* The data *

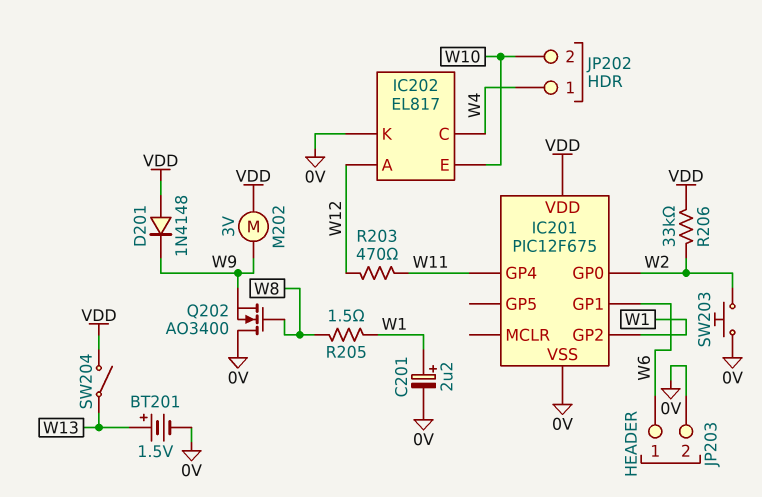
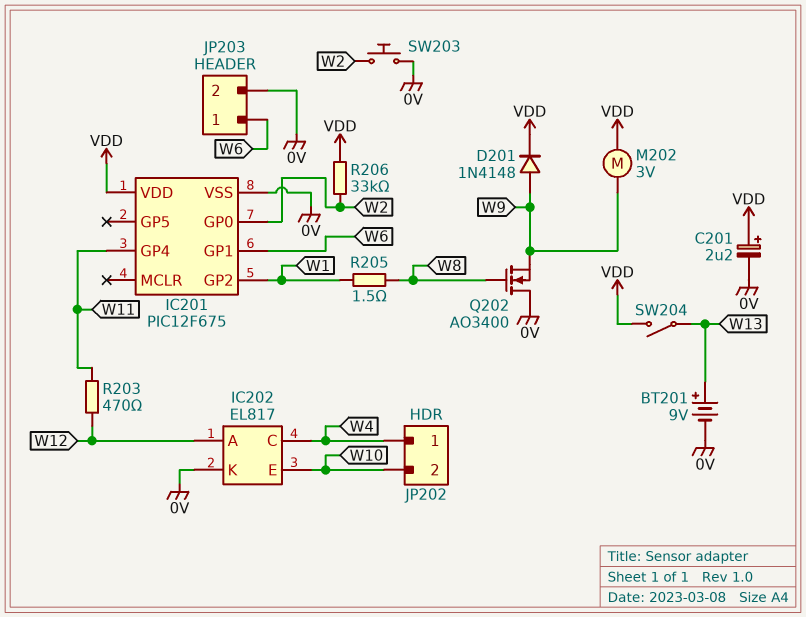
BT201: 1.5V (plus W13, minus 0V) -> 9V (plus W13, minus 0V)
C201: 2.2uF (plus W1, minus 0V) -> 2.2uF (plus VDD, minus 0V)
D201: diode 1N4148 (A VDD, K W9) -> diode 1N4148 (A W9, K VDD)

==

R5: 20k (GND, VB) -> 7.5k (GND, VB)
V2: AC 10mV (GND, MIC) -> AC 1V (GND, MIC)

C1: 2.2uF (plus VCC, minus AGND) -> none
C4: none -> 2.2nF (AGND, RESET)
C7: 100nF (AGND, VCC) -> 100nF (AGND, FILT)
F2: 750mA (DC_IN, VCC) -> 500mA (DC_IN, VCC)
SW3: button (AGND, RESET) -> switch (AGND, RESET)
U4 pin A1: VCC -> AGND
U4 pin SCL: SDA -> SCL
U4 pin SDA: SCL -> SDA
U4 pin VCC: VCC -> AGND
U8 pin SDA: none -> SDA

--

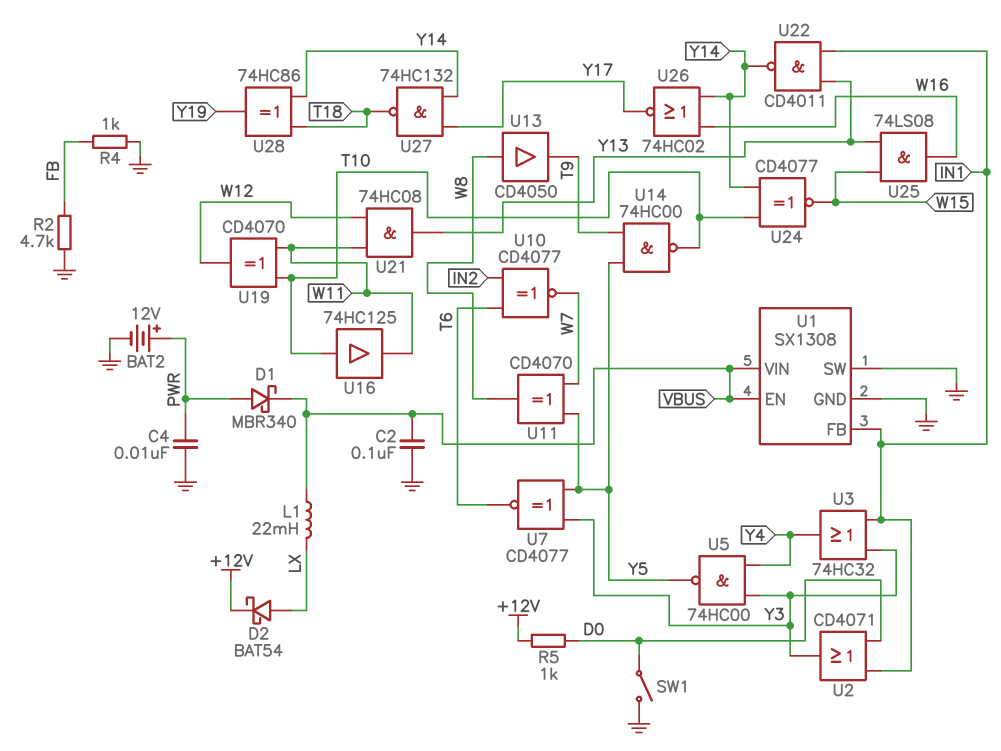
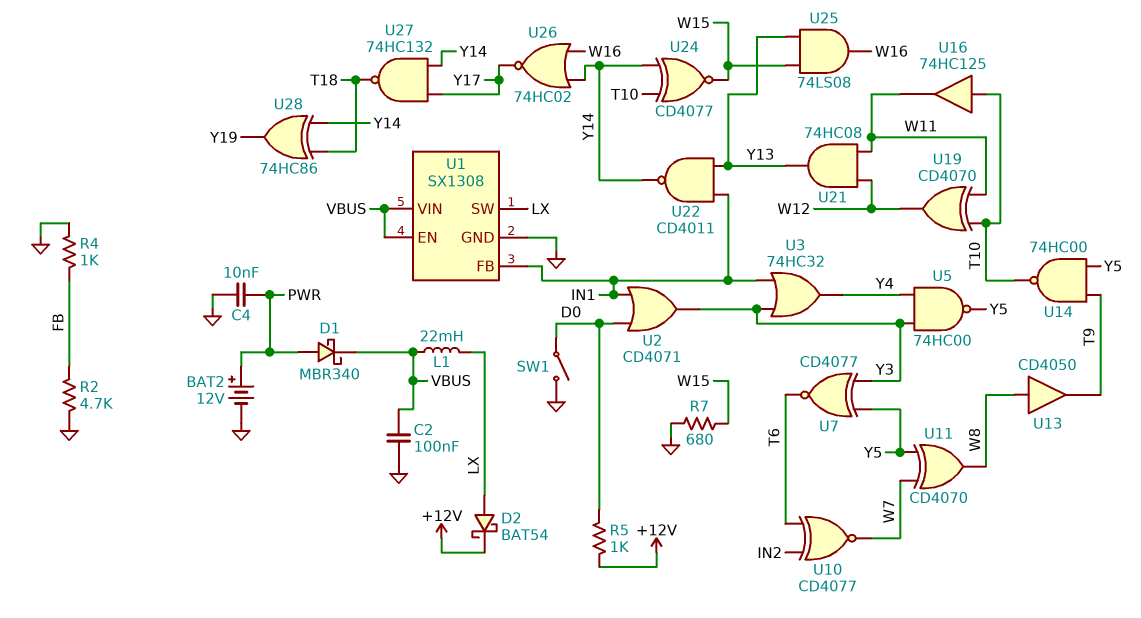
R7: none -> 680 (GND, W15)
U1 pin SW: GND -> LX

* Problem to work on *
Return, with no change at all, every line in the entries above from the line containing "C1: 2.2uF (plus VCC, minus AGND) -> none" through the line containing "U8 pin SDA: none -> SDA".

* Solution to this exercise *
C1: 2.2uF (plus VCC, minus AGND) -> none
C4: none -> 2.2nF (AGND, RESET)
C7: 100nF (AGND, VCC) -> 100nF (AGND, FILT)
F2: 750mA (DC_IN, VCC) -> 500mA (DC_IN, VCC)
SW3: button (AGND, RESET) -> switch (AGND, RESET)
U4 pin A1: VCC -> AGND
U4 pin SCL: SDA -> SCL
U4 pin SDA: SCL -> SDA
U4 pin VCC: VCC -> AGND
U8 pin SDA: none -> SDA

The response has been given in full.